■ What to produce
Where in the data below does the word "orange" appear? Copy every line that has it.

■ Exercise input
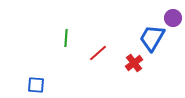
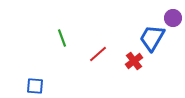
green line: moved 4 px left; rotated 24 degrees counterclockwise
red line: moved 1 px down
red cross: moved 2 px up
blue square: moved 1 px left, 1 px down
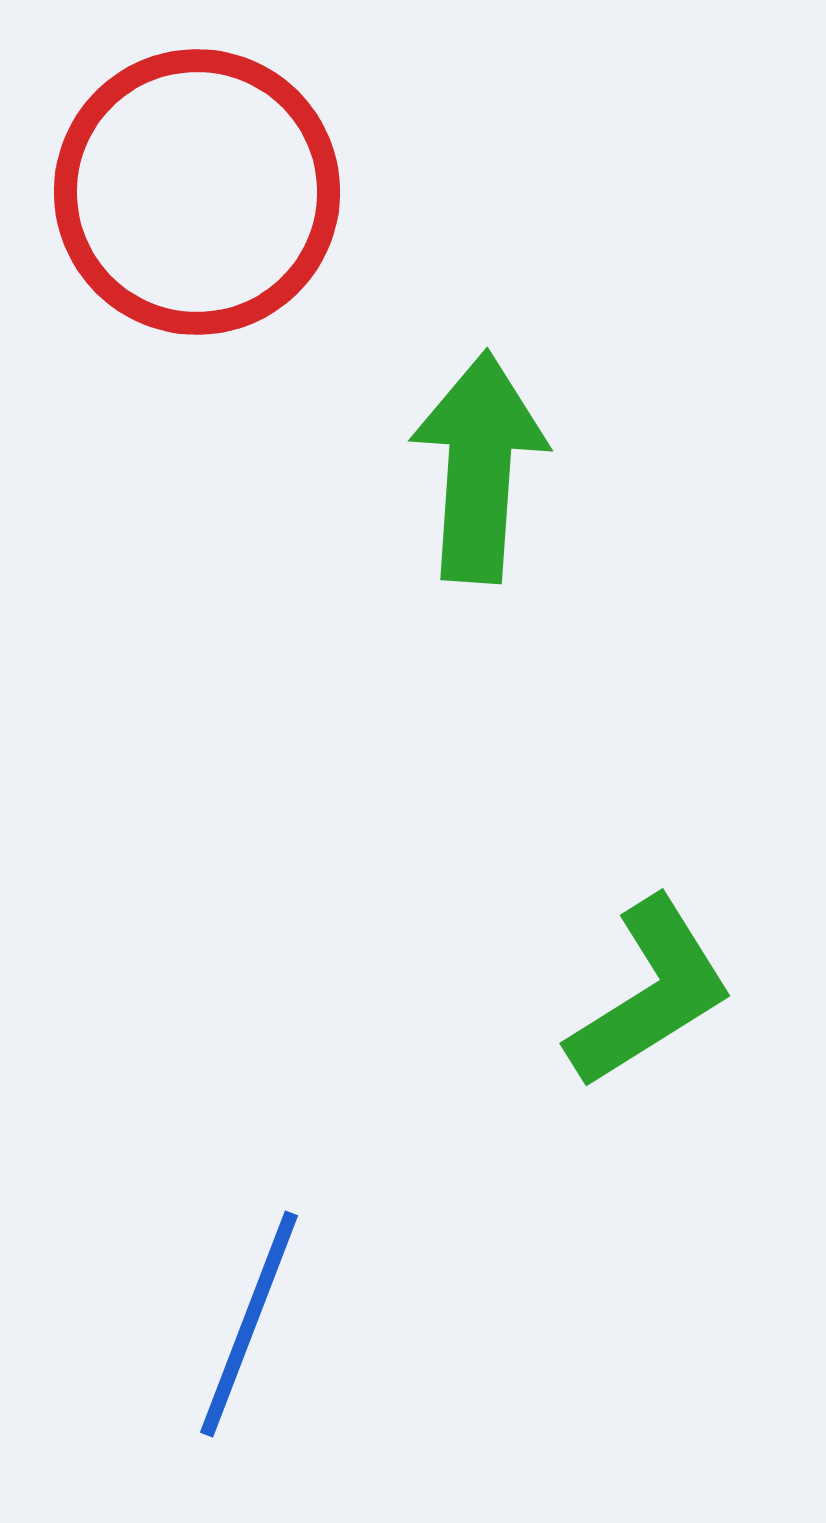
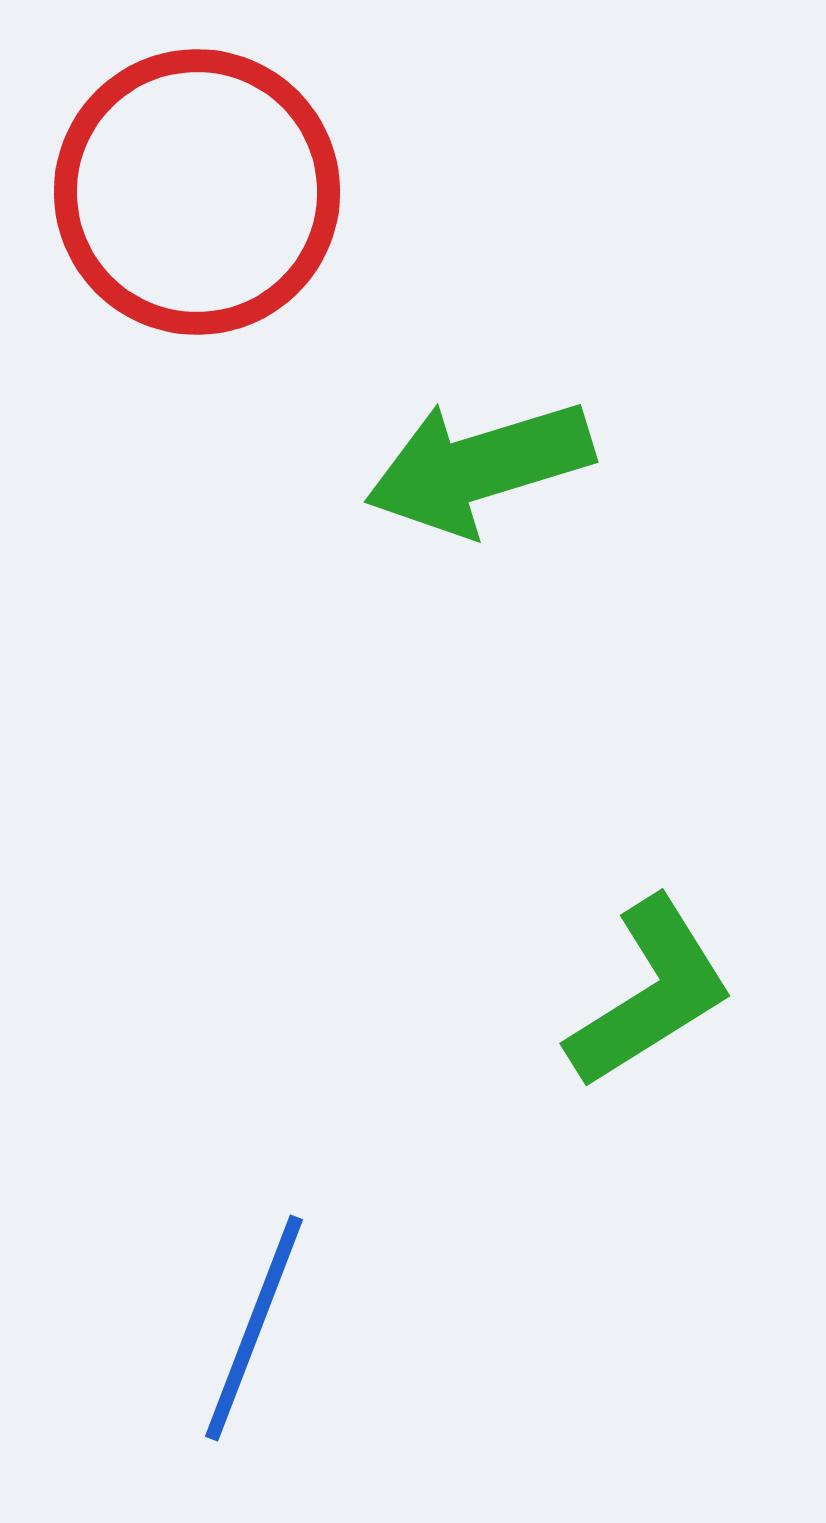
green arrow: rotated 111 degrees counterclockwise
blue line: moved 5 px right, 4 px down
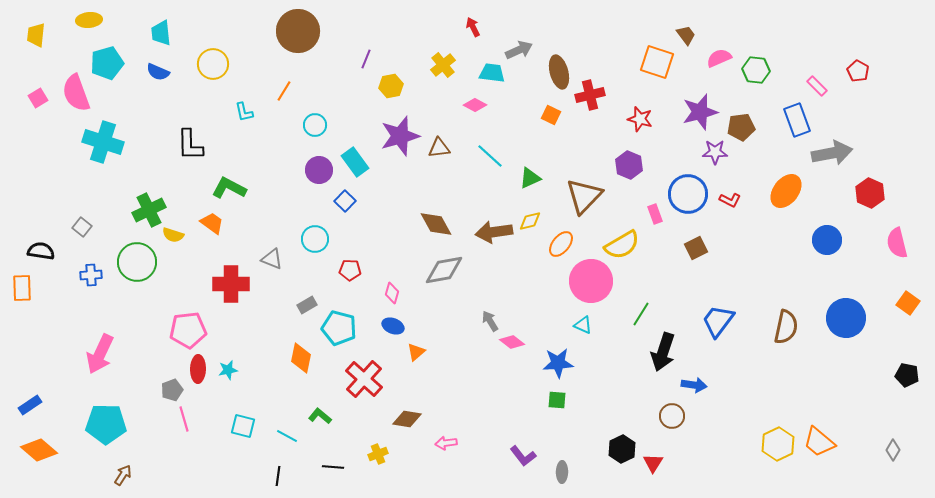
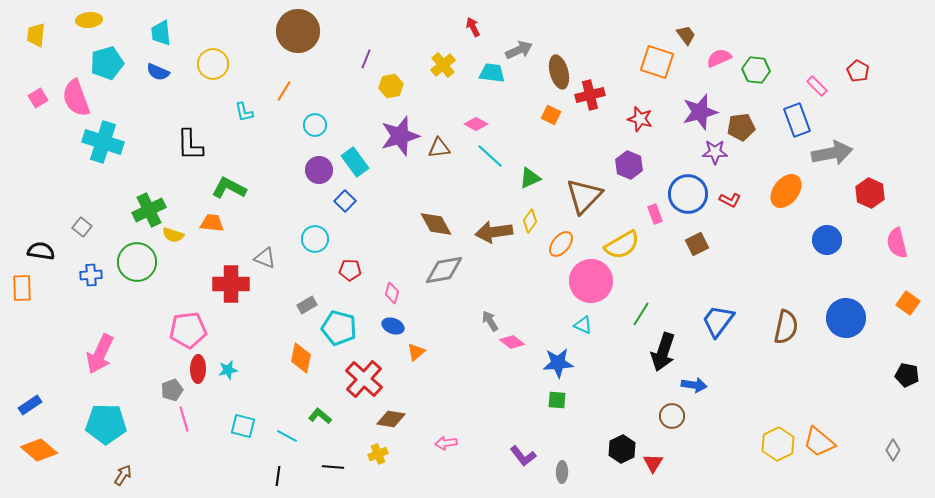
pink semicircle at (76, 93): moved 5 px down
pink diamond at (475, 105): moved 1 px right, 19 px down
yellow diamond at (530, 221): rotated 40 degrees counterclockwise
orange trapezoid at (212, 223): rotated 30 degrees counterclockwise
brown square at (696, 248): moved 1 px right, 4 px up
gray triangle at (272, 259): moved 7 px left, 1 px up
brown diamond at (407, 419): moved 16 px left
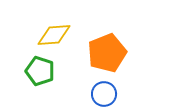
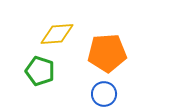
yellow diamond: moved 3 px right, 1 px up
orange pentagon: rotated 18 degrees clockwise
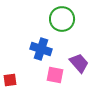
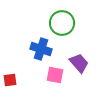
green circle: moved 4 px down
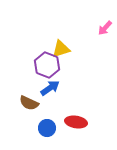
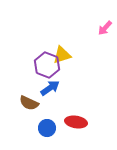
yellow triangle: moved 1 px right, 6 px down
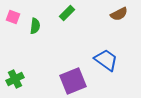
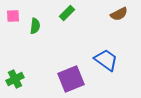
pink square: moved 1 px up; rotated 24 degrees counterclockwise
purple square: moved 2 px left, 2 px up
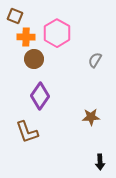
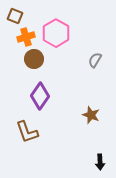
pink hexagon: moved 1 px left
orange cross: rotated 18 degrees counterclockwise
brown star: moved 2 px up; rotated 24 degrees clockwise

■ Reply to the task
orange trapezoid at (212, 223): rotated 30 degrees counterclockwise
orange pentagon: rotated 18 degrees clockwise
orange cross: rotated 18 degrees counterclockwise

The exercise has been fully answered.